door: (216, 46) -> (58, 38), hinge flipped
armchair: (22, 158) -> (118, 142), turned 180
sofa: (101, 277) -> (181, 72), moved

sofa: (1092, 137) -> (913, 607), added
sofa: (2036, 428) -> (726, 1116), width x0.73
--
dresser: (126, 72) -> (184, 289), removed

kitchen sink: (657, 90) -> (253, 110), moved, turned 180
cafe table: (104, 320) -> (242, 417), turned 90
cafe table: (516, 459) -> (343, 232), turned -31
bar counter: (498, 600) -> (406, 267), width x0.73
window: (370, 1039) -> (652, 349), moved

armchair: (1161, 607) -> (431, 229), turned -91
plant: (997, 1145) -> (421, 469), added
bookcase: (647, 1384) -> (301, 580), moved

• **Task instructions**
What lines above mention "added"? Copy each one.

• **Task output**
sofa: (1092, 137) -> (913, 607), added
plant: (997, 1145) -> (421, 469), added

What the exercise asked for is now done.